> INFORMATION SHOWN

● ● ●

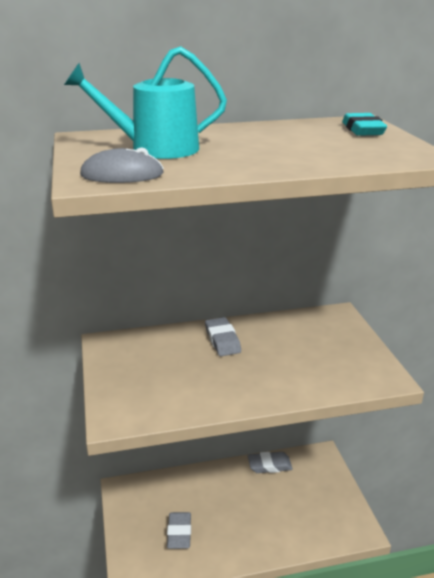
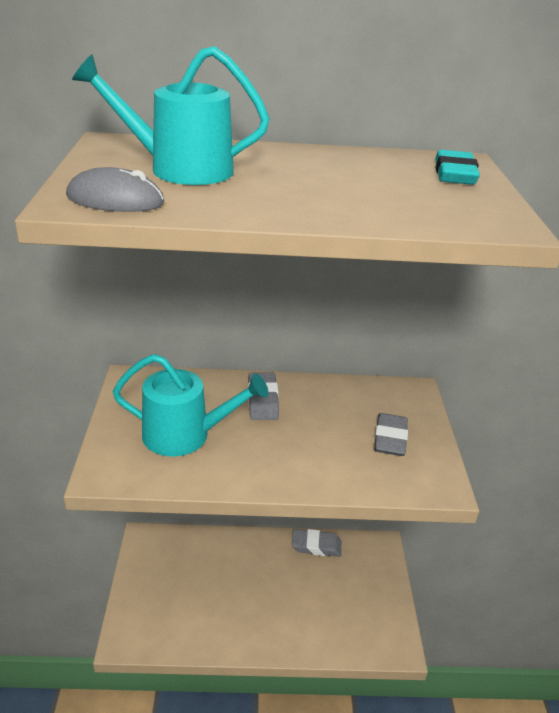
camera: 10 degrees right, 5 degrees up
grey eraser [167,512,191,549] -> grey eraser moved to [374,413,408,456]
none -> turquoise watering can [113,354,268,457]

● ● ●

Reply with the lines from the one that contains "grey eraser [167,512,191,549]" through the last line of the material above, copied exactly and nothing else.

> OUTPUT OF THE EXERCISE
grey eraser [167,512,191,549] -> grey eraser moved to [374,413,408,456]
none -> turquoise watering can [113,354,268,457]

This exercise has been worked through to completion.